> **What you will do**
Skip the images; return every entry exactly.

> **Study material**
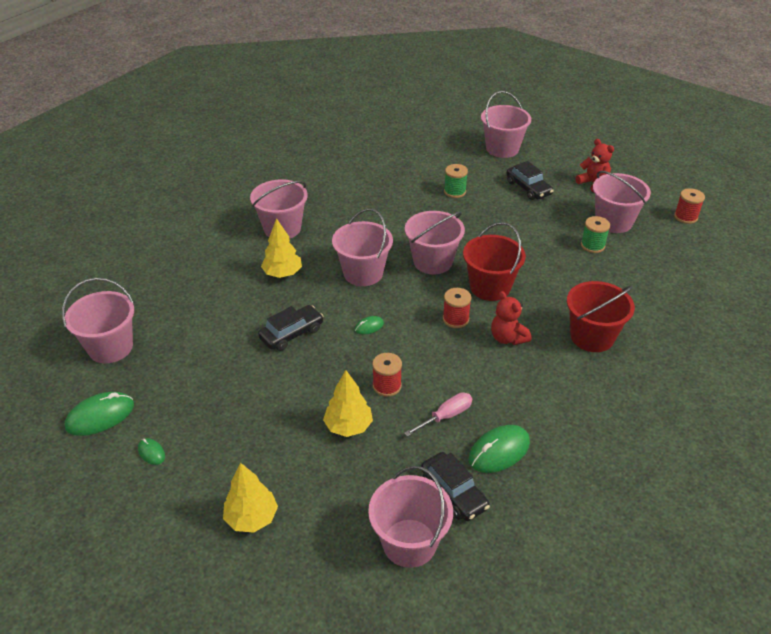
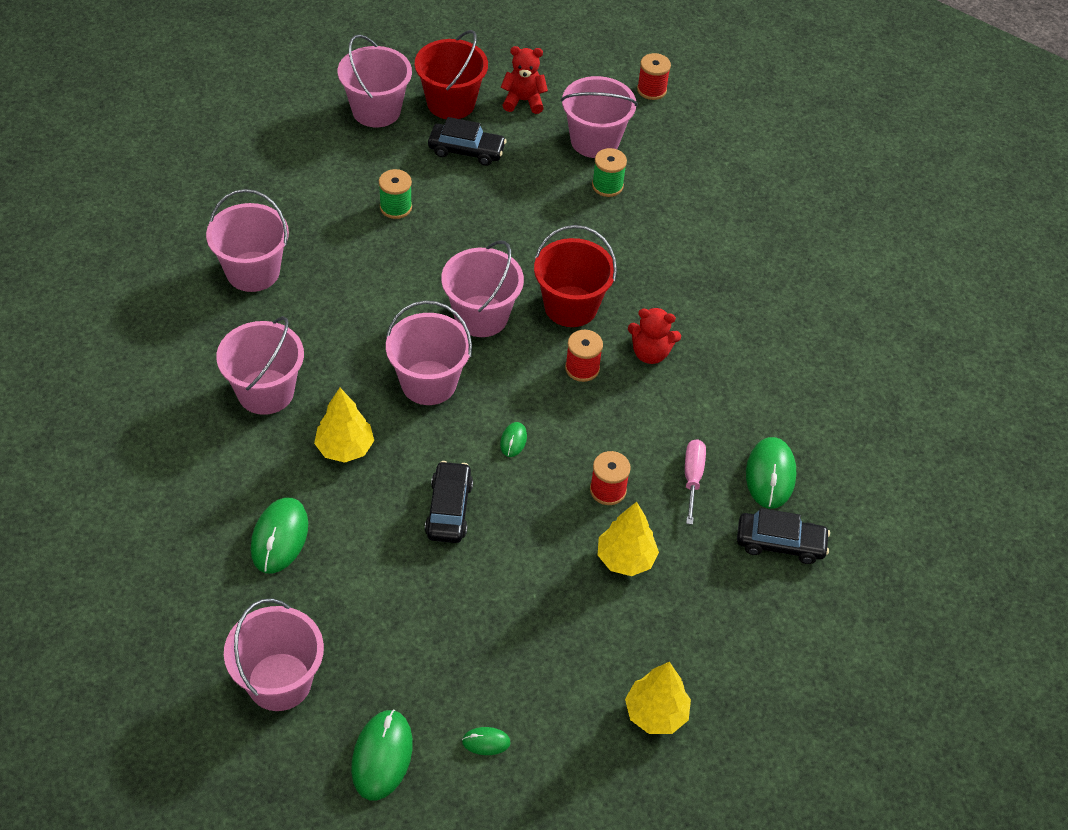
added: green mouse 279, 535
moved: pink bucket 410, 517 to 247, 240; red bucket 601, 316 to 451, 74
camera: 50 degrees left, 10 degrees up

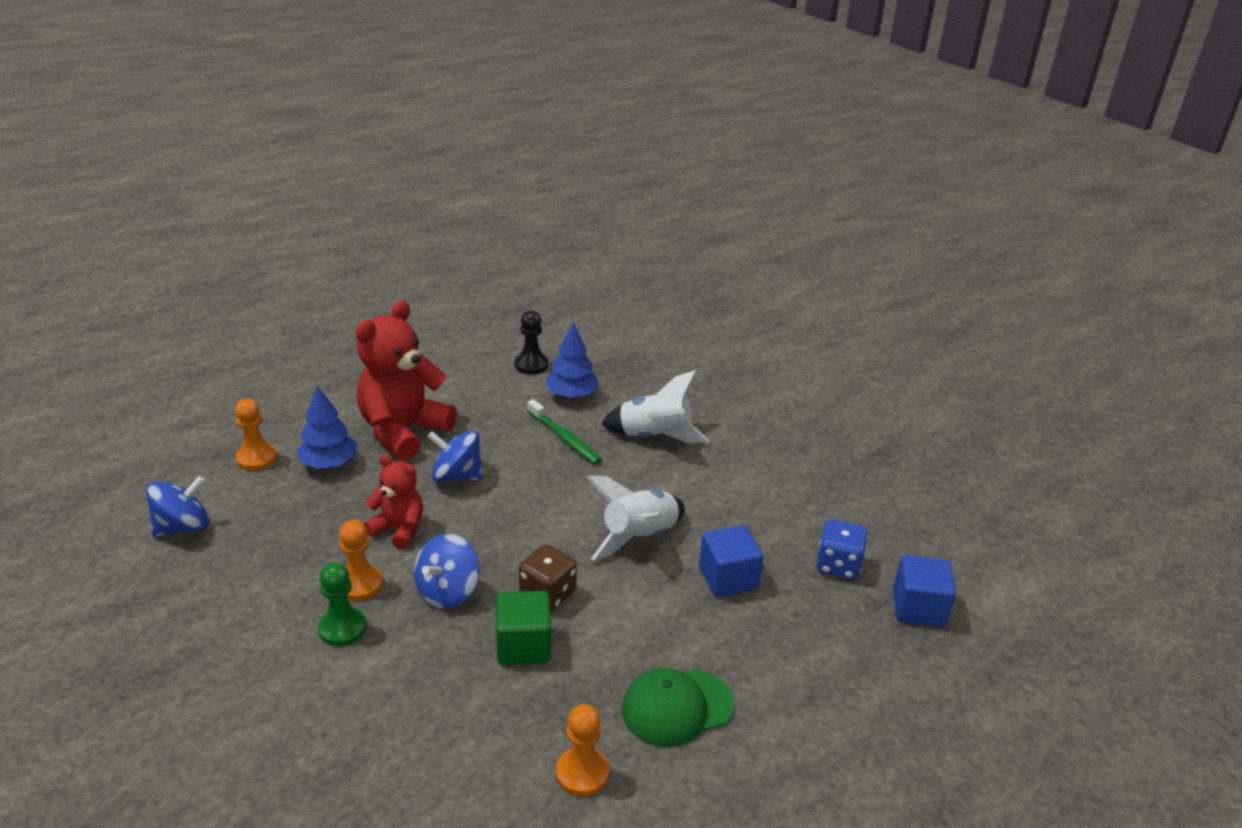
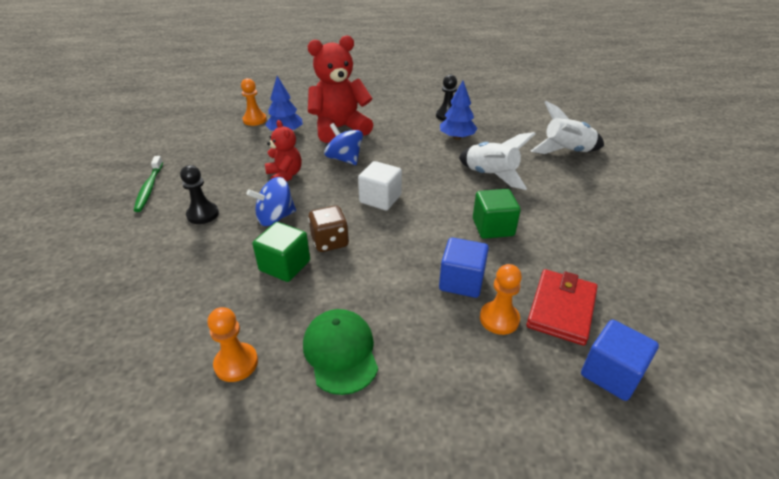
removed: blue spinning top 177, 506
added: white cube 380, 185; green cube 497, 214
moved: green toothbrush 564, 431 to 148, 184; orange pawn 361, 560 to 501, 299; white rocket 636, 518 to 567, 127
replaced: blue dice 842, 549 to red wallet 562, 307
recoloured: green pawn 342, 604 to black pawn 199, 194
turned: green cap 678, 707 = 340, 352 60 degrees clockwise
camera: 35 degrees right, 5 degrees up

> **Answer space**
added: green mouse 279, 535
moved: pink bucket 410, 517 to 247, 240; red bucket 601, 316 to 451, 74
camera: 50 degrees left, 10 degrees up

removed: blue spinning top 177, 506
added: white cube 380, 185; green cube 497, 214
moved: green toothbrush 564, 431 to 148, 184; orange pawn 361, 560 to 501, 299; white rocket 636, 518 to 567, 127
replaced: blue dice 842, 549 to red wallet 562, 307
recoloured: green pawn 342, 604 to black pawn 199, 194
turned: green cap 678, 707 = 340, 352 60 degrees clockwise
camera: 35 degrees right, 5 degrees up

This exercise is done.